• Aim of the exercise: Find the line with "R5: 22k (5V, n3) -> 22k (5V, n25)" in the entries below. Repeat it, every following line, and the line with "U6: NOT CD4069 (in n20, out n4) -> none", exactly and with nothing added.

• Input:
--------

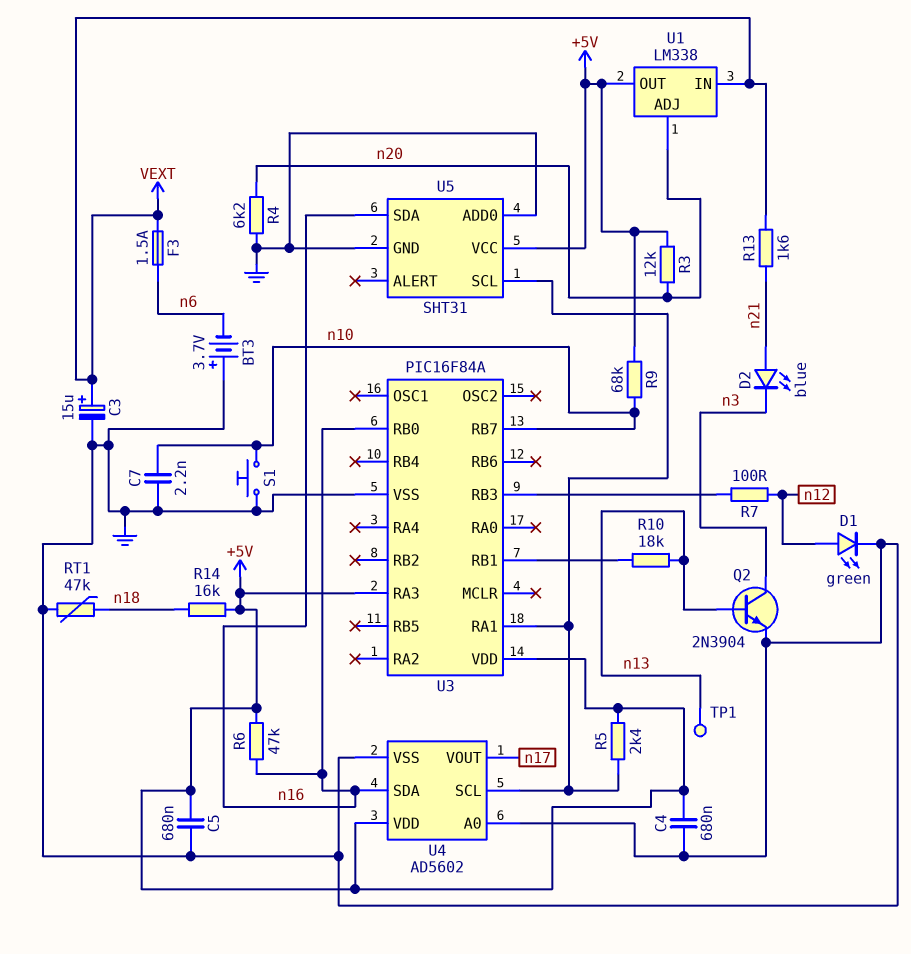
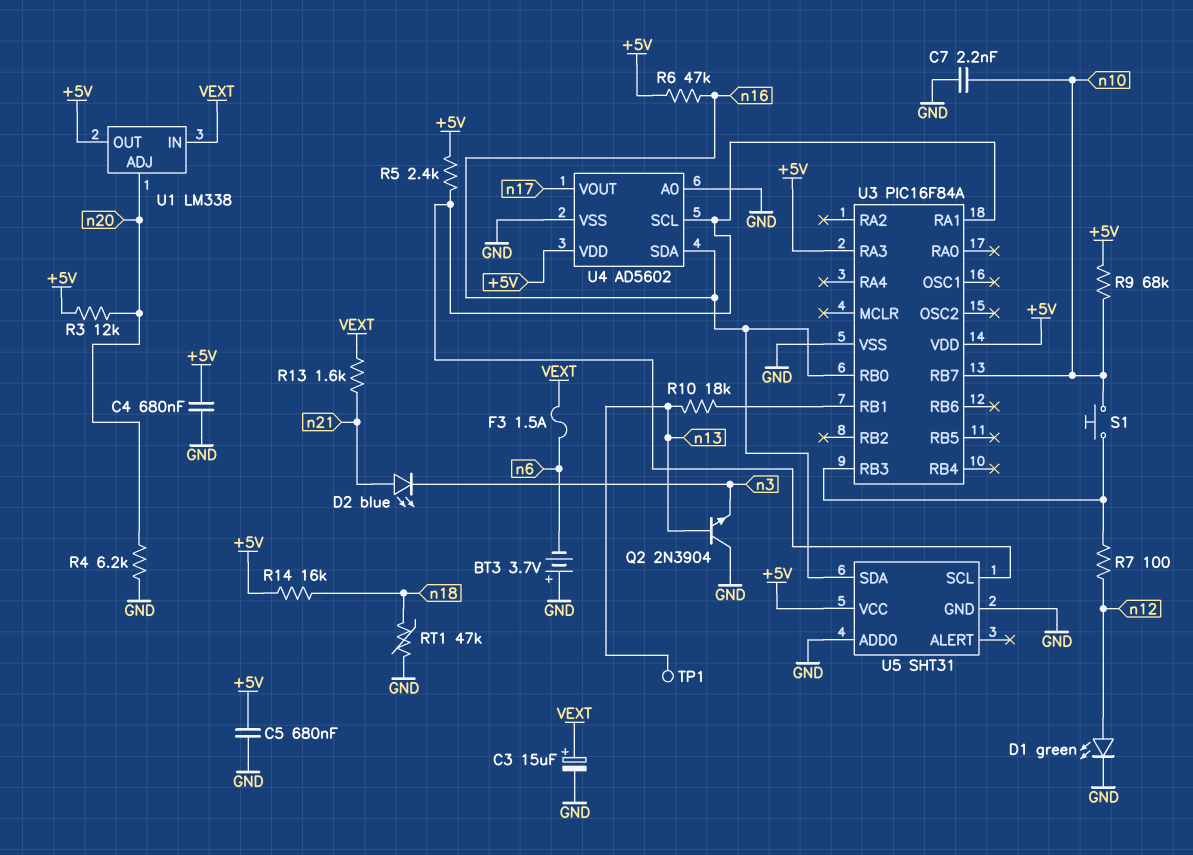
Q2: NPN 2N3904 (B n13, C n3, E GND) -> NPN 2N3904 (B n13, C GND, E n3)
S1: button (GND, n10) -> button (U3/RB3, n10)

--------

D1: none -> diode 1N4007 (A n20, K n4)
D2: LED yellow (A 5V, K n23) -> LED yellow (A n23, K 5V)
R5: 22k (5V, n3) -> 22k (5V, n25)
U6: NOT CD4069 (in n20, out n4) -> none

--------

• Expected answer:
R5: 22k (5V, n3) -> 22k (5V, n25)
U6: NOT CD4069 (in n20, out n4) -> none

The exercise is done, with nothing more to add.